* TO DO *
Every record below should be transcribed exactly. Omit the images.

* RECORDED DATA *
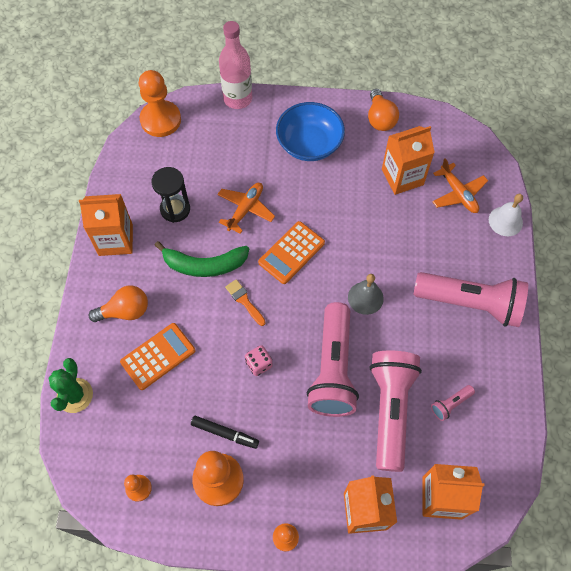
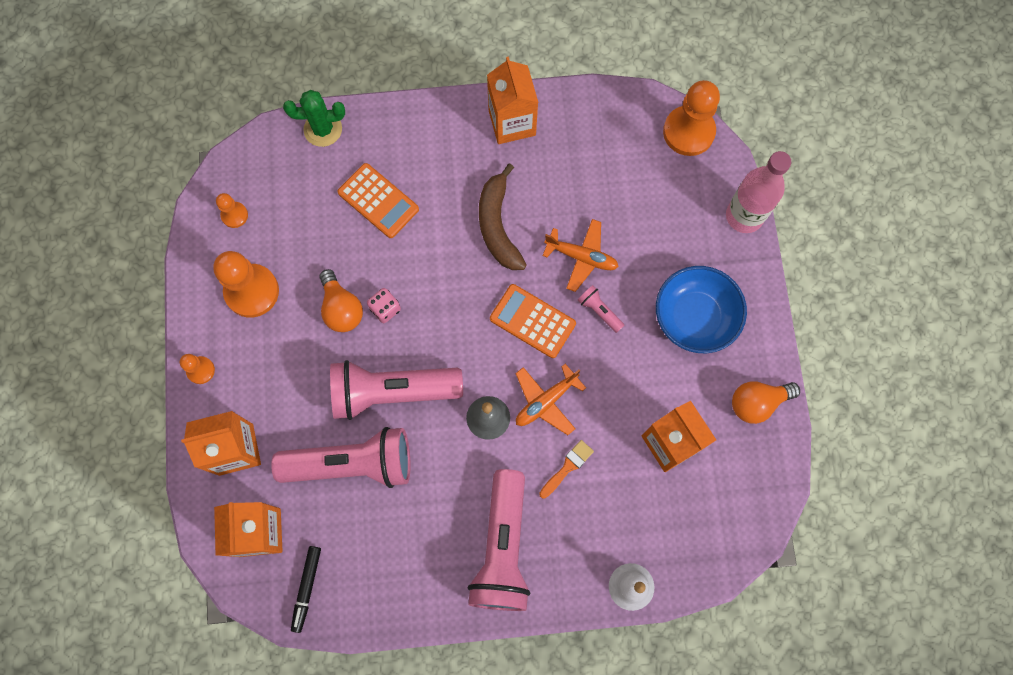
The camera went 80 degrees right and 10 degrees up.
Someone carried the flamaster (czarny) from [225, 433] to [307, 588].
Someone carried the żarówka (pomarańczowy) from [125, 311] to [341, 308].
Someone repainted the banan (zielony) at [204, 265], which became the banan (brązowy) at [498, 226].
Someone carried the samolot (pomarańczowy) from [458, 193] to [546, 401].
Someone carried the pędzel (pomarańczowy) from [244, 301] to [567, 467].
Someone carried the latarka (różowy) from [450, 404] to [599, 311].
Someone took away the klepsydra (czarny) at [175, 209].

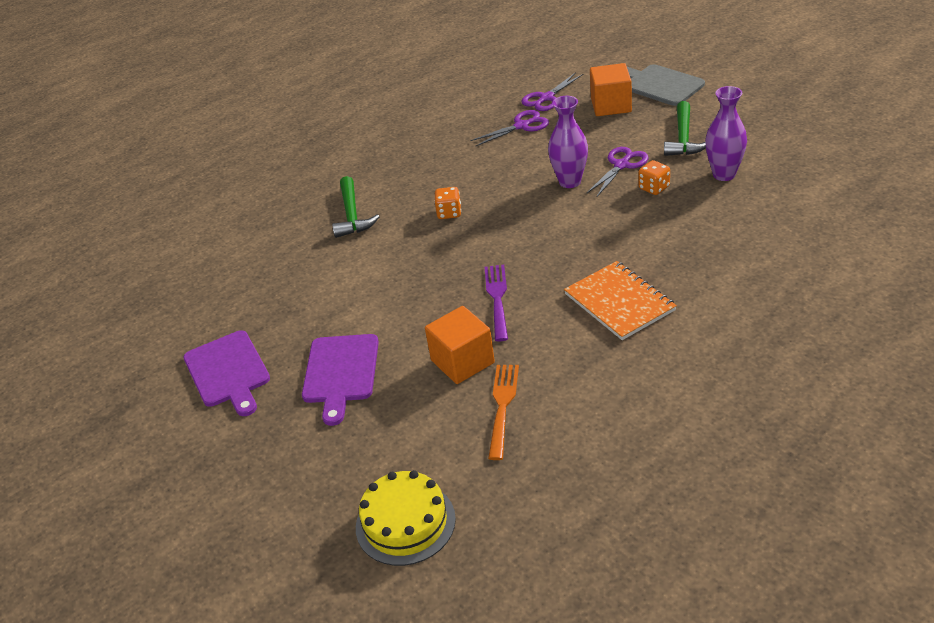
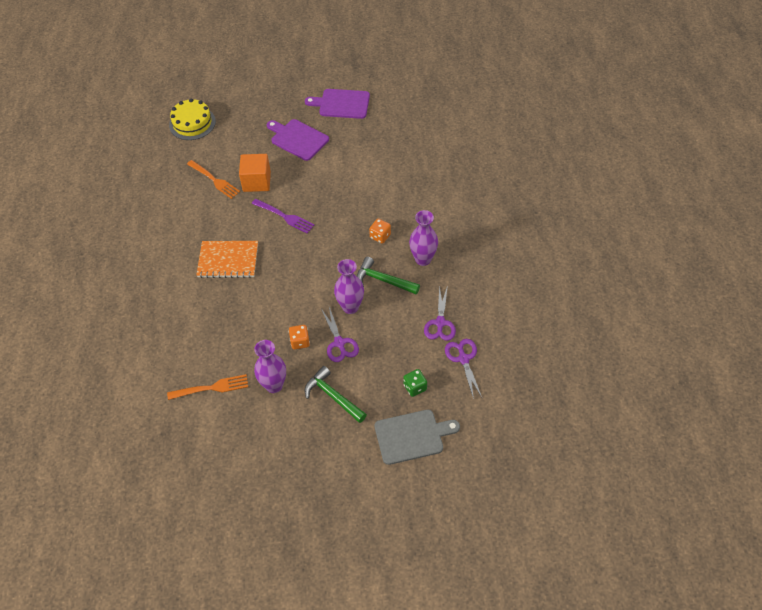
The camera went 120 degrees right and 15 degrees up.
Someone put down the widelec (pomarańczowy) at [211, 388].
Someone carried the młotek (zielony) from [352, 215] to [383, 280].
Someone swapped the sześcian (pomarańczowy) at [611, 105] for the kostka do gry (zielony) at [415, 387].
Someone put down the wazon (fioletowy) at [423, 259].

* TASK ANSWER *
The camera went 80 degrees right and 10 degrees up.
Someone carried the flamaster (czarny) from [225, 433] to [307, 588].
Someone carried the żarówka (pomarańczowy) from [125, 311] to [341, 308].
Someone repainted the banan (zielony) at [204, 265], which became the banan (brązowy) at [498, 226].
Someone carried the samolot (pomarańczowy) from [458, 193] to [546, 401].
Someone carried the pędzel (pomarańczowy) from [244, 301] to [567, 467].
Someone carried the latarka (różowy) from [450, 404] to [599, 311].
Someone took away the klepsydra (czarny) at [175, 209].

The camera went 120 degrees right and 15 degrees up.
Someone put down the widelec (pomarańczowy) at [211, 388].
Someone carried the młotek (zielony) from [352, 215] to [383, 280].
Someone swapped the sześcian (pomarańczowy) at [611, 105] for the kostka do gry (zielony) at [415, 387].
Someone put down the wazon (fioletowy) at [423, 259].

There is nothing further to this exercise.